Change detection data
>>>

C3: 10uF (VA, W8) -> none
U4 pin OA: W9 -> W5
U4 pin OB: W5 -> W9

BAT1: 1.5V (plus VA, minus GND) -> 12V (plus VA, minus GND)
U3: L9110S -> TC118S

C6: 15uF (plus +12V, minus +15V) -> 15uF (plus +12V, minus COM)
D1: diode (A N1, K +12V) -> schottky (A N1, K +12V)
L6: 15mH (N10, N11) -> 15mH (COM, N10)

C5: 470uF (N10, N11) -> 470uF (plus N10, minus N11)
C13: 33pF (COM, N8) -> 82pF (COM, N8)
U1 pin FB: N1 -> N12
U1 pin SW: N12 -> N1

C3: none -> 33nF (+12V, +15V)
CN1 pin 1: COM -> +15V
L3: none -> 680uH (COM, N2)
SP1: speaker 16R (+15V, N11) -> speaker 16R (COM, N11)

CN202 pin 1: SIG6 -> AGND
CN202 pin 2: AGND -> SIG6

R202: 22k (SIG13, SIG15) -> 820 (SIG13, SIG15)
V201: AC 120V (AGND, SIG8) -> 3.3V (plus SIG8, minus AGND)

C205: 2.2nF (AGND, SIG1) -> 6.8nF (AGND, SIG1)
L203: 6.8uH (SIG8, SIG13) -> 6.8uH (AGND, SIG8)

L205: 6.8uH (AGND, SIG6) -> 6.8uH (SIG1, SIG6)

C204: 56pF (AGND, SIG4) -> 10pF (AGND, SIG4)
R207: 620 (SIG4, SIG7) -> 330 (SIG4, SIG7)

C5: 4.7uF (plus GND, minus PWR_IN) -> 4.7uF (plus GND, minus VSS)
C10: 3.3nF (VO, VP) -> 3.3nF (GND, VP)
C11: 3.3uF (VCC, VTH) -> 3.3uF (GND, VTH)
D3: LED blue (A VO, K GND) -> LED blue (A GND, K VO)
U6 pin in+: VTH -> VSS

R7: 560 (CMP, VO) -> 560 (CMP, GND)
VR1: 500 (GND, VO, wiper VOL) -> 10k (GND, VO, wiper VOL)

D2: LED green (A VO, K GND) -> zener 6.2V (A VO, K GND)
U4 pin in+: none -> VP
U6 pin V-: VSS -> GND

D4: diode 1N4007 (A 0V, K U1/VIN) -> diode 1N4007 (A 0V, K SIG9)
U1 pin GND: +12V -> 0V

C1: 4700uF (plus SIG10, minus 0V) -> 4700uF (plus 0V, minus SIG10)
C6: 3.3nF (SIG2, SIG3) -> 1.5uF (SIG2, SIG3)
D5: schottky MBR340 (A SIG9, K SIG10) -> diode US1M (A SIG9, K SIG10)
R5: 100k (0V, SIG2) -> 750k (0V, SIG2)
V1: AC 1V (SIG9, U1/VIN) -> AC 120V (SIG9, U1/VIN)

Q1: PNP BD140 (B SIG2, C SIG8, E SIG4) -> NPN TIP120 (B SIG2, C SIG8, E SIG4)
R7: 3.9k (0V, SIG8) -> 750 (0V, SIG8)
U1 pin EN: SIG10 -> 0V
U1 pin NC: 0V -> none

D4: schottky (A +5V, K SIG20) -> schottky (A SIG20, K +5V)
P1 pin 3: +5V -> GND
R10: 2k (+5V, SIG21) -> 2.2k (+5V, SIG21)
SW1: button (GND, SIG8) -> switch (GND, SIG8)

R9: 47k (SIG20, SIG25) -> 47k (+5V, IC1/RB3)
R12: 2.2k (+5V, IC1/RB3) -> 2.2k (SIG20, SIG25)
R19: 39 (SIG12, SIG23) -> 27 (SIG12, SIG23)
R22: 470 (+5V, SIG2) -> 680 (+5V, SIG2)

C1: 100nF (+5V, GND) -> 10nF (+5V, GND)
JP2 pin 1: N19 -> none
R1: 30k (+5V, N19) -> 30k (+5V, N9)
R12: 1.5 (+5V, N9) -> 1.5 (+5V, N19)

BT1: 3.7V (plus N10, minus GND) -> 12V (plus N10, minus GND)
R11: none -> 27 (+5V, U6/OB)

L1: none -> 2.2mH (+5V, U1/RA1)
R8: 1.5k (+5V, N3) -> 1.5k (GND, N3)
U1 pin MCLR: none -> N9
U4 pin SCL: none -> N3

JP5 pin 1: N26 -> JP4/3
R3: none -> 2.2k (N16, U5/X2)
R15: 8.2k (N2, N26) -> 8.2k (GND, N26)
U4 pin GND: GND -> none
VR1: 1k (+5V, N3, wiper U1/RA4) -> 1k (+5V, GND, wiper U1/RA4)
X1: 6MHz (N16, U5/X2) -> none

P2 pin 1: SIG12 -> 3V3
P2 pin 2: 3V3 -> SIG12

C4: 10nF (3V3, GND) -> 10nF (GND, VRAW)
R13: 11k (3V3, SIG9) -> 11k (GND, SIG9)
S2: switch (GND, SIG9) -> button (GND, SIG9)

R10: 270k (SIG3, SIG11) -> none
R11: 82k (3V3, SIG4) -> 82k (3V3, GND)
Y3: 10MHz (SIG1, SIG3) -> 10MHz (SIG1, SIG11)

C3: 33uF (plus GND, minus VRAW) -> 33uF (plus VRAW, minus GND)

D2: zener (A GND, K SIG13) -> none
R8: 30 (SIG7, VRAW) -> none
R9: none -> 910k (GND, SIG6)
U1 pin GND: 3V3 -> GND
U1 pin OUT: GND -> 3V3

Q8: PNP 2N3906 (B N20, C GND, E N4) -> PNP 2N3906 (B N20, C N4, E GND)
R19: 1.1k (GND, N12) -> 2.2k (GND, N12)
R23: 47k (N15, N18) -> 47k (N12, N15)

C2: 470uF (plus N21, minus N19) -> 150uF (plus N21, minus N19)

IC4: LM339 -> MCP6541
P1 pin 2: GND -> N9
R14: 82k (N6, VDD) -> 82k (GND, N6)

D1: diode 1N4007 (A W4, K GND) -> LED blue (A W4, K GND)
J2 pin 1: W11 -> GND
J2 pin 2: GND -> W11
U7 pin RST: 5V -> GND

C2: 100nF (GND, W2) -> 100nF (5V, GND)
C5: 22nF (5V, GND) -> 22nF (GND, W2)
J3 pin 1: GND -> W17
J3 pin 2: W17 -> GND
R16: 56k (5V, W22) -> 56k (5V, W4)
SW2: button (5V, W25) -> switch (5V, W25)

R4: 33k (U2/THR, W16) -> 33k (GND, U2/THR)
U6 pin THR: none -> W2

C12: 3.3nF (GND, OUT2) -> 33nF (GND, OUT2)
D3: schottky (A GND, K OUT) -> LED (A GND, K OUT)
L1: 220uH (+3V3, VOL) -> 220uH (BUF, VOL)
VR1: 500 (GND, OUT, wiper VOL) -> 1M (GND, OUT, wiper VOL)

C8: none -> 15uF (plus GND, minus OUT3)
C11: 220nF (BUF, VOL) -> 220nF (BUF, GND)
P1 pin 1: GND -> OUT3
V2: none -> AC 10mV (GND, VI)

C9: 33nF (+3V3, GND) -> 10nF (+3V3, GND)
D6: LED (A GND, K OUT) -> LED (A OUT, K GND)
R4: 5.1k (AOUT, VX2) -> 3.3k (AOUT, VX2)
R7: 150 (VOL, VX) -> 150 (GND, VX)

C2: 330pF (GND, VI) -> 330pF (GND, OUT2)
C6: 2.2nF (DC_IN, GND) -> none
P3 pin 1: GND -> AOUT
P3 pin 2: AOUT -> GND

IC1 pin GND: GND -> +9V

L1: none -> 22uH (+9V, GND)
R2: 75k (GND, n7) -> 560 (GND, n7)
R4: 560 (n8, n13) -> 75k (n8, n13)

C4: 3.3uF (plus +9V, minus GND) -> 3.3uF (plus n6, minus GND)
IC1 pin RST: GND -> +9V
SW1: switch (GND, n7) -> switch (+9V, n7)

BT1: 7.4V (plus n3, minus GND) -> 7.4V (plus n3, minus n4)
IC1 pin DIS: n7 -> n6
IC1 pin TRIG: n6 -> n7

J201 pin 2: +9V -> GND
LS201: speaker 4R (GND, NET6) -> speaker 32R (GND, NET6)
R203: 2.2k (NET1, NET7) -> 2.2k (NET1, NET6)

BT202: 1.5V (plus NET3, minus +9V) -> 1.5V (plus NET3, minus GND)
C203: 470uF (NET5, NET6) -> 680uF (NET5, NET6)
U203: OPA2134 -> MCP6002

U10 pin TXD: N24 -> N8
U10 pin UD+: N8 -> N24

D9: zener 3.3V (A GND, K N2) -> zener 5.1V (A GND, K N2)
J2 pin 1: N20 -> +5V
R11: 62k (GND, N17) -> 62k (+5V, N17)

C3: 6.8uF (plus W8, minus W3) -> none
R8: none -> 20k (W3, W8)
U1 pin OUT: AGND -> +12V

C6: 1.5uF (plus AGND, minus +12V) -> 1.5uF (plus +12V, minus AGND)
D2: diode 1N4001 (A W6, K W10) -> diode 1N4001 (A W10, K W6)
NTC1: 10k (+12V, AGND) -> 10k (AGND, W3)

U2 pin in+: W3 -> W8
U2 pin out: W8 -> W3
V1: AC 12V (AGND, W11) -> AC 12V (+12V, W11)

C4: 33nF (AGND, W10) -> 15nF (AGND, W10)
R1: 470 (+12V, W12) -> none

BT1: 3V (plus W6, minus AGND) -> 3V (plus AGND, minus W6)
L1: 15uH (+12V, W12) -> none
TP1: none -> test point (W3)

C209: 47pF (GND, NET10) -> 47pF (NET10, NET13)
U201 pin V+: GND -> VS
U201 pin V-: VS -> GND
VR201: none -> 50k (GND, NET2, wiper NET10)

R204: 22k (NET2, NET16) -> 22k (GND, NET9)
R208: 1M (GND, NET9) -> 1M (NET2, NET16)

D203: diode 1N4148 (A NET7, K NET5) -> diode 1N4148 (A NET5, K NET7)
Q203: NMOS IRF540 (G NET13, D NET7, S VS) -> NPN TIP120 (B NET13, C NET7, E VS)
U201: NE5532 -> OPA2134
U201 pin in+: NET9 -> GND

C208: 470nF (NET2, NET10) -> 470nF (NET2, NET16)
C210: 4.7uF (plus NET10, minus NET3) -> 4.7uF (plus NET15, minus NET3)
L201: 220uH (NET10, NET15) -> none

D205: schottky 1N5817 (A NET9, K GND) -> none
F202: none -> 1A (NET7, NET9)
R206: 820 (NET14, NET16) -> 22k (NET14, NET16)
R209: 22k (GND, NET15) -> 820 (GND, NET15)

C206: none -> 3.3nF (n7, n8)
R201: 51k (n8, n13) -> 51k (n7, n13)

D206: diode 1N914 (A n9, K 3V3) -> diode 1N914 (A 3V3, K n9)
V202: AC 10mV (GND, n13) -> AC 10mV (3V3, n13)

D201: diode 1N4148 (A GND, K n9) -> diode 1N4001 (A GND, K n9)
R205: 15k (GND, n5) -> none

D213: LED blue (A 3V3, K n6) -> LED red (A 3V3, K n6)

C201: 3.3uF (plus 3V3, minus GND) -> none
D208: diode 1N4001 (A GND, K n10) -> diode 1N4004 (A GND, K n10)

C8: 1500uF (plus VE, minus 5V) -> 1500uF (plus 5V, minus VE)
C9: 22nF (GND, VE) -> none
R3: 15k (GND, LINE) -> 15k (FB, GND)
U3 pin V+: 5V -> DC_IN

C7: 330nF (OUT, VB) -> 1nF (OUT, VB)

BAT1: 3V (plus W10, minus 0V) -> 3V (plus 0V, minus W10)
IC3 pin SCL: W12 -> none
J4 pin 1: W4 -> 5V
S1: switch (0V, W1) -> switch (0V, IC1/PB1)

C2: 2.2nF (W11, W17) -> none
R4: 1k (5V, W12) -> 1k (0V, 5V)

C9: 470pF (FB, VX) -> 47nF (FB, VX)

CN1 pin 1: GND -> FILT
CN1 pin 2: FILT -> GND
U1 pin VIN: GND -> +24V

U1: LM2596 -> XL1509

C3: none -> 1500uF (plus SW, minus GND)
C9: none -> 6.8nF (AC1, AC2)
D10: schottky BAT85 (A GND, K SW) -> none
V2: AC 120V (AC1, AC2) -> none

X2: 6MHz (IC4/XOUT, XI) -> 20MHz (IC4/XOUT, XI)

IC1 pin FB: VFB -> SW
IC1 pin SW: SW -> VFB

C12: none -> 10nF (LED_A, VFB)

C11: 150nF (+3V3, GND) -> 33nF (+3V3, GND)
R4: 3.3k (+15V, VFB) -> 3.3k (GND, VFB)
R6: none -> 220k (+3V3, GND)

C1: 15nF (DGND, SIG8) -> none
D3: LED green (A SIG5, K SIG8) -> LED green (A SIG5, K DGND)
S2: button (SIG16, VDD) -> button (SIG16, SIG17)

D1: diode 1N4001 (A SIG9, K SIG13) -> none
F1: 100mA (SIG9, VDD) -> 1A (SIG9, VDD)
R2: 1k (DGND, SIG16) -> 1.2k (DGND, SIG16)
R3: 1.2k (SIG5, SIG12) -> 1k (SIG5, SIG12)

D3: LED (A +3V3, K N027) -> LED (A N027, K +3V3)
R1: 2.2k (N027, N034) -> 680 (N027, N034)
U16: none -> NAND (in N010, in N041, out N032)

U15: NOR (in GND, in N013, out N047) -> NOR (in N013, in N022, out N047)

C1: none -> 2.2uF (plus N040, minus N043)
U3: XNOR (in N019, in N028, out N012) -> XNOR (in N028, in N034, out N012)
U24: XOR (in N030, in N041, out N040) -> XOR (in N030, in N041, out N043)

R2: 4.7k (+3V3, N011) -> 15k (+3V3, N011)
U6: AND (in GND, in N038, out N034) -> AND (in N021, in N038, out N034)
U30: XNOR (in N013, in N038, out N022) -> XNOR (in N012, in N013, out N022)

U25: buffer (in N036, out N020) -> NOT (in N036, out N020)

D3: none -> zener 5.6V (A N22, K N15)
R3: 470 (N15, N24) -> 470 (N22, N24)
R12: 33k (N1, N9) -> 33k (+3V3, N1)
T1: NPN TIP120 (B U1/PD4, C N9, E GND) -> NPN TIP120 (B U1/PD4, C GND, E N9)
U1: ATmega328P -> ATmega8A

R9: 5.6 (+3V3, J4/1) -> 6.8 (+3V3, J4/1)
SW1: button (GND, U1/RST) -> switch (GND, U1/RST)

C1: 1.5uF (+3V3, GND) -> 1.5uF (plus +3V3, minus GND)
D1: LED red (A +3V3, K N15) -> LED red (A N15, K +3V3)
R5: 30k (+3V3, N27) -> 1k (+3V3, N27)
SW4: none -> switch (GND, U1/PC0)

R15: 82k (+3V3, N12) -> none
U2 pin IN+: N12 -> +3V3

<<<

Task to carry out ->
Could you set down, exactly as written, the lines above between the one holding "D1: diode 1N4001 (A SIG9, K SIG13) -> none" and the one holding "U16: none ->", inclusive, and nothing more?

Response ->
D1: diode 1N4001 (A SIG9, K SIG13) -> none
F1: 100mA (SIG9, VDD) -> 1A (SIG9, VDD)
R2: 1k (DGND, SIG16) -> 1.2k (DGND, SIG16)
R3: 1.2k (SIG5, SIG12) -> 1k (SIG5, SIG12)

D3: LED (A +3V3, K N027) -> LED (A N027, K +3V3)
R1: 2.2k (N027, N034) -> 680 (N027, N034)
U16: none -> NAND (in N010, in N041, out N032)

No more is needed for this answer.